(Version difference data)
|---|
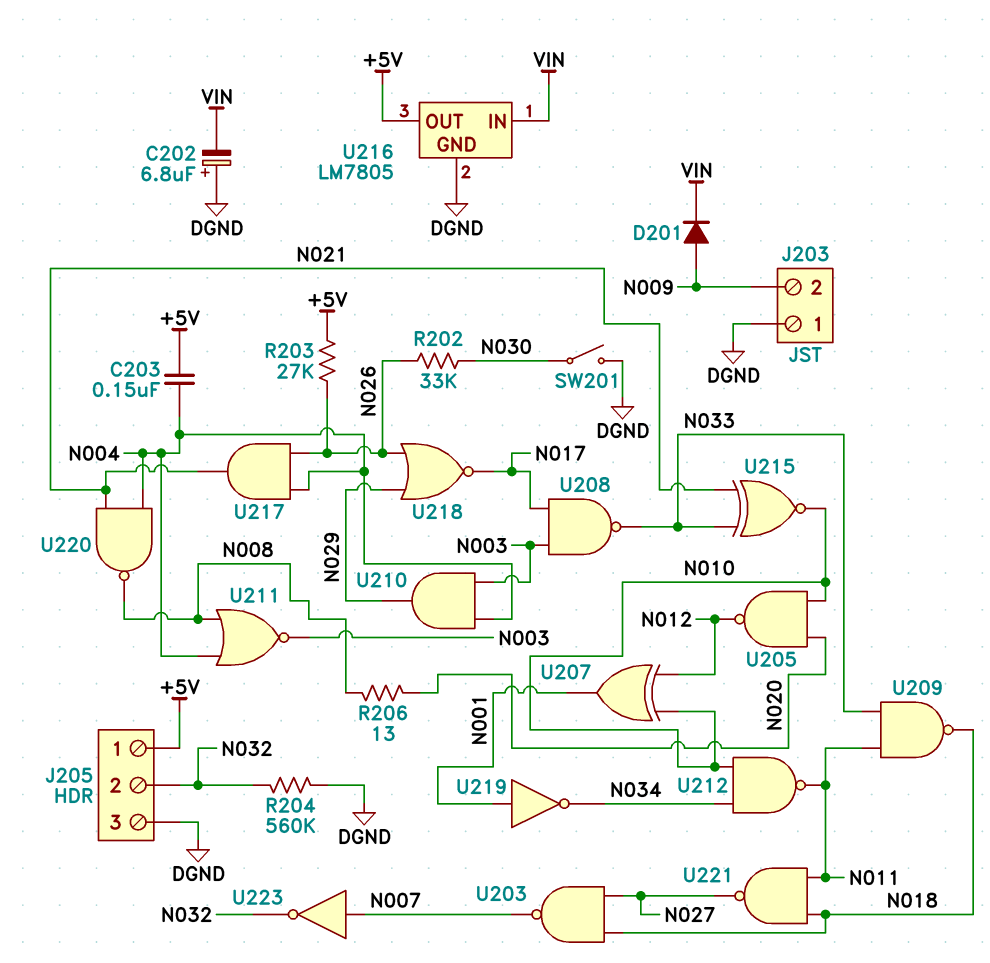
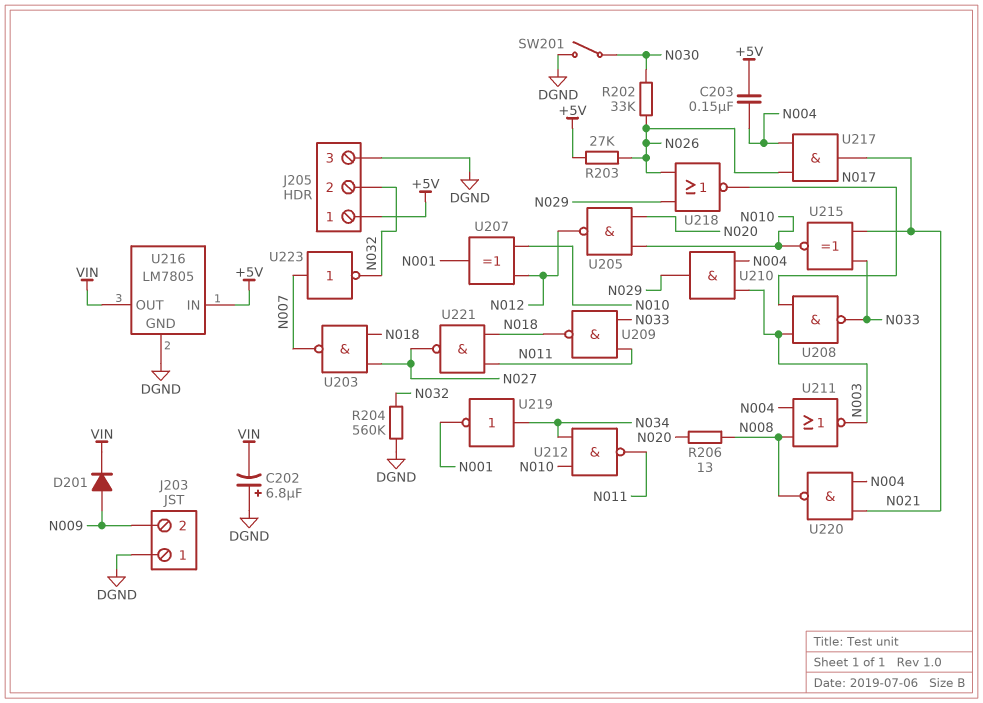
U216 pin IN: VIN -> +5V
U216 pin OUT: +5V -> VIN
U219: NOT (in N001, out N034) -> NOT (in N034, out N001)

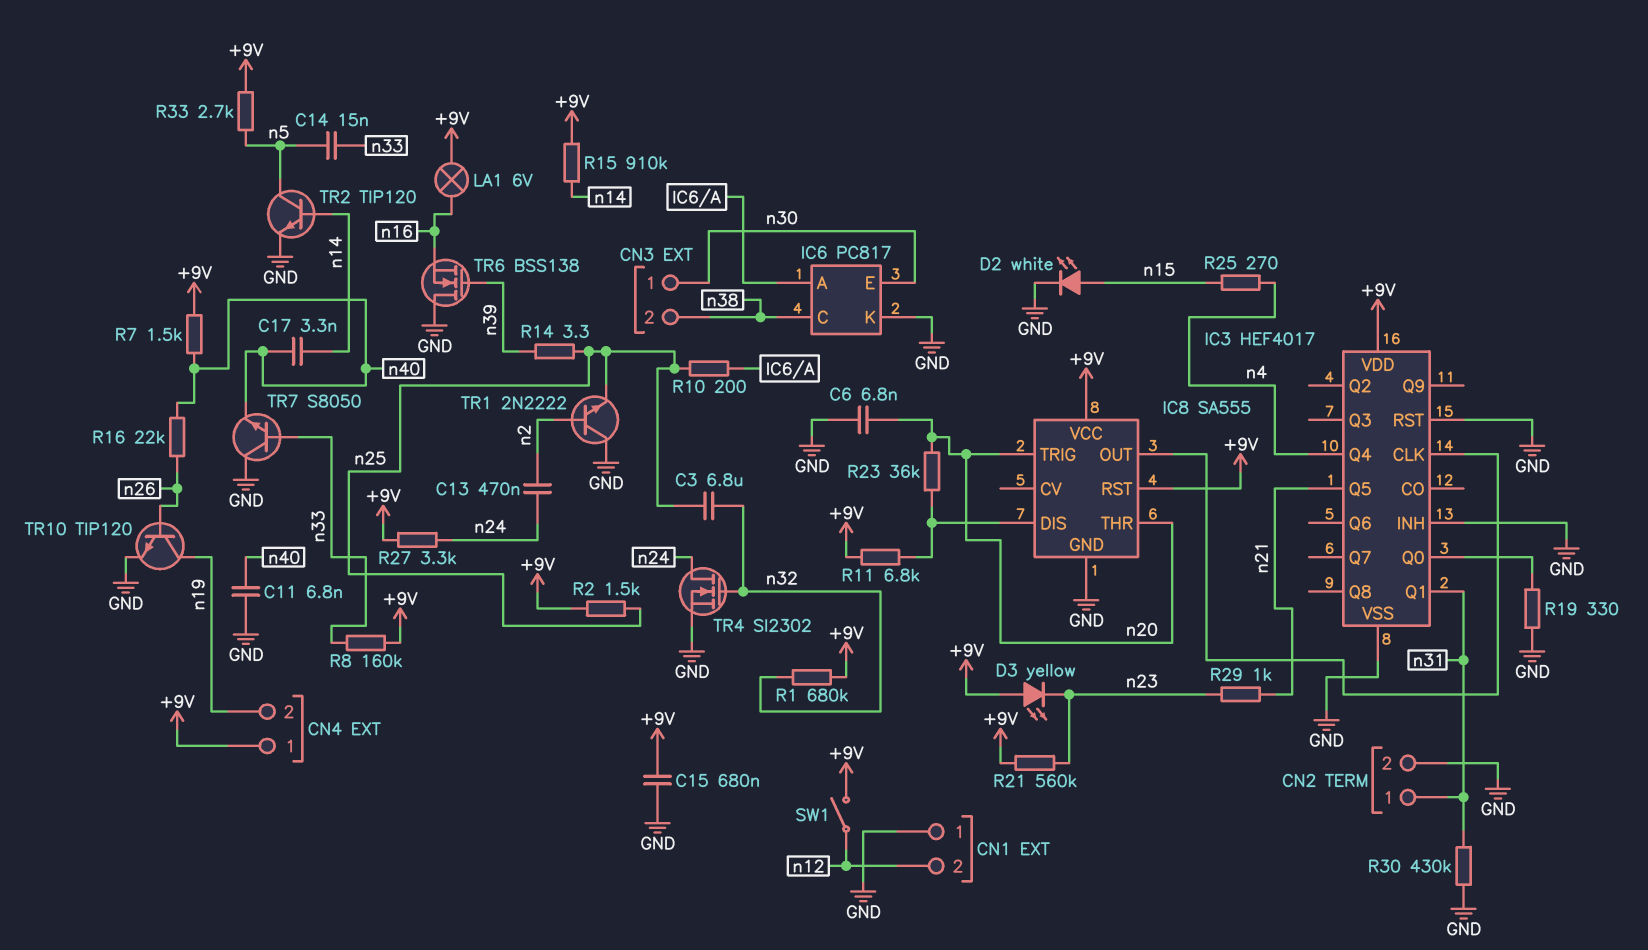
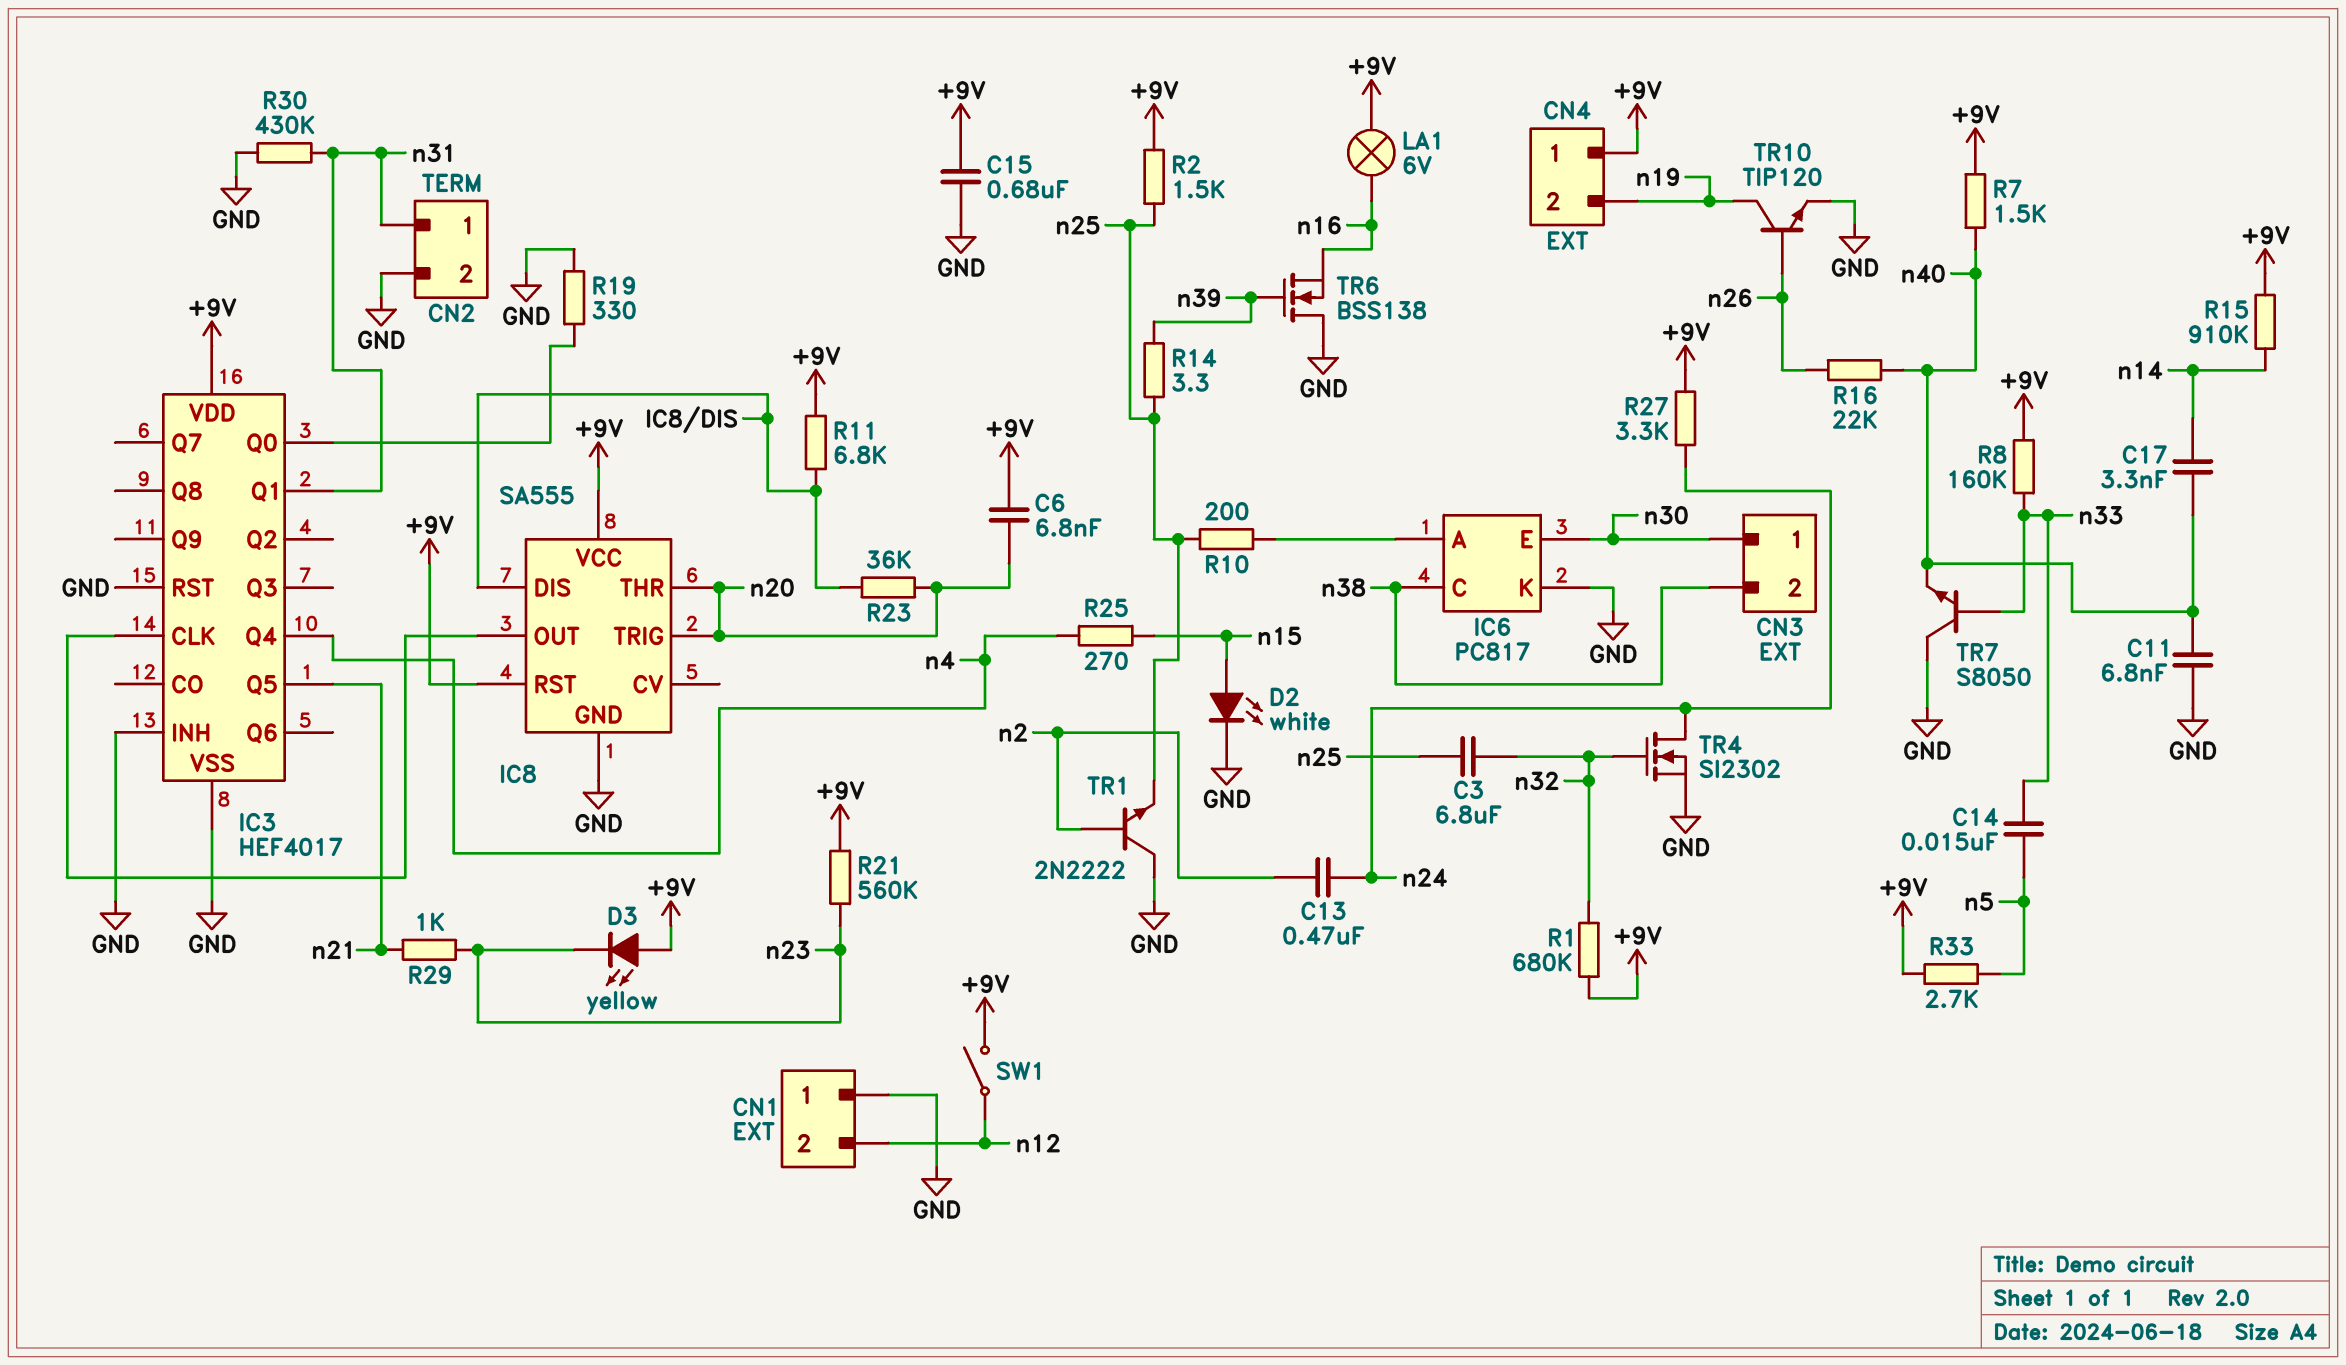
C6: 6.8nF (GND, n20) -> 6.8nF (+9V, n20)
TR2: NPN TIP120 (B n14, C n5, E GND) -> none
|---|
◆ **What you should do**
A faithful copy of the data above is wanted, with every image left out.

◆ **Answer for this exercise**
U216 pin IN: VIN -> +5V
U216 pin OUT: +5V -> VIN
U219: NOT (in N001, out N034) -> NOT (in N034, out N001)

C6: 6.8nF (GND, n20) -> 6.8nF (+9V, n20)
TR2: NPN TIP120 (B n14, C n5, E GND) -> none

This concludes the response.